# [Material for the task]
-- begin --
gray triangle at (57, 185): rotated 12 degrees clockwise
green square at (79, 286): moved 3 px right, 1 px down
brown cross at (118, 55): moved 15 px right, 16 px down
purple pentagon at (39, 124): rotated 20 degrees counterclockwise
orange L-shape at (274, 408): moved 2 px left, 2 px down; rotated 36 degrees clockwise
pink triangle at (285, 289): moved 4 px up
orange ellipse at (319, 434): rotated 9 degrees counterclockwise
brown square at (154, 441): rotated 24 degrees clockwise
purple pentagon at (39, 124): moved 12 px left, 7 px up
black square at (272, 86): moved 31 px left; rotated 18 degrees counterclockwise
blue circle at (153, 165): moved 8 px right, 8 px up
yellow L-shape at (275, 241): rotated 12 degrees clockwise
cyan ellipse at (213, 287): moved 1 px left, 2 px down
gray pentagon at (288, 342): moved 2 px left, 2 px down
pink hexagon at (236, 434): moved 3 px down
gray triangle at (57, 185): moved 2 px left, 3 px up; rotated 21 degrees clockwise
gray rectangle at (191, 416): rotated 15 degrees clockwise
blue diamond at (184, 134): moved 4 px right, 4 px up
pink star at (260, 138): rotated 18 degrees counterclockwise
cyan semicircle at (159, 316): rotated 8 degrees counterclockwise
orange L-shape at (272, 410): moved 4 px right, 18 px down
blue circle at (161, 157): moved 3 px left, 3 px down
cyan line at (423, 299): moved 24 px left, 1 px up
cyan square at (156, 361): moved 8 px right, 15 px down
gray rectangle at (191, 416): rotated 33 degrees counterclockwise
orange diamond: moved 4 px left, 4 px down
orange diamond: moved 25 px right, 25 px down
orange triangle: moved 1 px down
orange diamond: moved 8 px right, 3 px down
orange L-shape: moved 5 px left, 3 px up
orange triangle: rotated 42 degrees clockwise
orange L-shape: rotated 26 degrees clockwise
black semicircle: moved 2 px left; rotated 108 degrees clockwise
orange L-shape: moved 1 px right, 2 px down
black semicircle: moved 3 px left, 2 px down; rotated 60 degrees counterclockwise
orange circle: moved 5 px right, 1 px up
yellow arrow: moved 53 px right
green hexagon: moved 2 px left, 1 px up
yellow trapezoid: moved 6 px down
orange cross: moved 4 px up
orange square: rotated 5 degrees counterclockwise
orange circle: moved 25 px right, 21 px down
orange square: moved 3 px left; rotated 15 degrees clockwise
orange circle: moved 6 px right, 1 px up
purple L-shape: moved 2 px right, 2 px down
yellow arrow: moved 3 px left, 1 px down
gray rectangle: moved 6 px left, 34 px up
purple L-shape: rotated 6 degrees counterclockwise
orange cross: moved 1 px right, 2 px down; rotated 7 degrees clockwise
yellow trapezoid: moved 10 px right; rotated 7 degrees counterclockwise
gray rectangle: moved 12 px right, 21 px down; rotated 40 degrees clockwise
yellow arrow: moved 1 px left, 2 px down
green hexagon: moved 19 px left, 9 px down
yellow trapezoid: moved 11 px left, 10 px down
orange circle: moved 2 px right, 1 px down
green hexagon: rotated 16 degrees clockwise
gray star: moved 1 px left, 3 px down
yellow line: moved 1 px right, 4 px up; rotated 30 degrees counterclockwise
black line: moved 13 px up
-- end --
# [Your objective]
Rewrite all the lines above as a Markdown table with the columns "Row" and "Line", numbering the rows in order and leaving out any blank lines.

# [Problem solution]
| Row | Line |
|---|---|
| 1 | gray triangle at (57, 185): rotated 12 degrees clockwise |
| 2 | green square at (79, 286): moved 3 px right, 1 px down |
| 3 | brown cross at (118, 55): moved 15 px right, 16 px down |
| 4 | purple pentagon at (39, 124): rotated 20 degrees counterclockwise |
| 5 | orange L-shape at (274, 408): moved 2 px left, 2 px down; rotated 36 degrees clockwise |
| 6 | pink triangle at (285, 289): moved 4 px up |
| 7 | orange ellipse at (319, 434): rotated 9 degrees counterclockwise |
| 8 | brown square at (154, 441): rotated 24 degrees clockwise |
| 9 | purple pentagon at (39, 124): moved 12 px left, 7 px up |
| 10 | black square at (272, 86): moved 31 px left; rotated 18 degrees counterclockwise |
| 11 | blue circle at (153, 165): moved 8 px right, 8 px up |
| 12 | yellow L-shape at (275, 241): rotated 12 degrees clockwise |
| 13 | cyan ellipse at (213, 287): moved 1 px left, 2 px down |
| 14 | gray pentagon at (288, 342): moved 2 px left, 2 px down |
| 15 | pink hexagon at (236, 434): moved 3 px down |
| 16 | gray triangle at (57, 185): moved 2 px left, 3 px up; rotated 21 degrees clockwise |
| 17 | gray rectangle at (191, 416): rotated 15 degrees clockwise |
| 18 | blue diamond at (184, 134): moved 4 px right, 4 px up |
| 19 | pink star at (260, 138): rotated 18 degrees counterclockwise |
| 20 | cyan semicircle at (159, 316): rotated 8 degrees counterclockwise |
| 21 | orange L-shape at (272, 410): moved 4 px right, 18 px down |
| 22 | blue circle at (161, 157): moved 3 px left, 3 px down |
| 23 | cyan line at (423, 299): moved 24 px left, 1 px up |
| 24 | cyan square at (156, 361): moved 8 px right, 15 px down |
| 25 | gray rectangle at (191, 416): rotated 33 degrees counterclockwise |
| 26 | orange diamond: moved 4 px left, 4 px down |
| 27 | orange diamond: moved 25 px right, 25 px down |
| 28 | orange triangle: moved 1 px down |
| 29 | orange diamond: moved 8 px right, 3 px down |
| 30 | orange L-shape: moved 5 px left, 3 px up |
| 31 | orange triangle: rotated 42 degrees clockwise |
| 32 | orange L-shape: rotated 26 degrees clockwise |
| 33 | black semicircle: moved 2 px left; rotated 108 degrees clockwise |
| 34 | orange L-shape: moved 1 px right, 2 px down |
| 35 | black semicircle: moved 3 px left, 2 px down; rotated 60 degrees counterclockwise |
| 36 | orange circle: moved 5 px right, 1 px up |
| 37 | yellow arrow: moved 53 px right |
| 38 | green hexagon: moved 2 px left, 1 px up |
| 39 | yellow trapezoid: moved 6 px down |
| 40 | orange cross: moved 4 px up |
| 41 | orange square: rotated 5 degrees counterclockwise |
| 42 | orange circle: moved 25 px right, 21 px down |
| 43 | orange square: moved 3 px left; rotated 15 degrees clockwise |
| 44 | orange circle: moved 6 px right, 1 px up |
| 45 | purple L-shape: moved 2 px right, 2 px down |
| 46 | yellow arrow: moved 3 px left, 1 px down |
| 47 | gray rectangle: moved 6 px left, 34 px up |
| 48 | purple L-shape: rotated 6 degrees counterclockwise |
| 49 | orange cross: moved 1 px right, 2 px down; rotated 7 degrees clockwise |
| 50 | yellow trapezoid: moved 10 px right; rotated 7 degrees counterclockwise |
| 51 | gray rectangle: moved 12 px right, 21 px down; rotated 40 degrees clockwise |
| 52 | yellow arrow: moved 1 px left, 2 px down |
| 53 | green hexagon: moved 19 px left, 9 px down |
| 54 | yellow trapezoid: moved 11 px left, 10 px down |
| 55 | orange circle: moved 2 px right, 1 px down |
| 56 | green hexagon: rotated 16 degrees clockwise |
| 57 | gray star: moved 1 px left, 3 px down |
| 58 | yellow line: moved 1 px right, 4 px up; rotated 30 degrees counterclockwise |
| 59 | black line: moved 13 px up |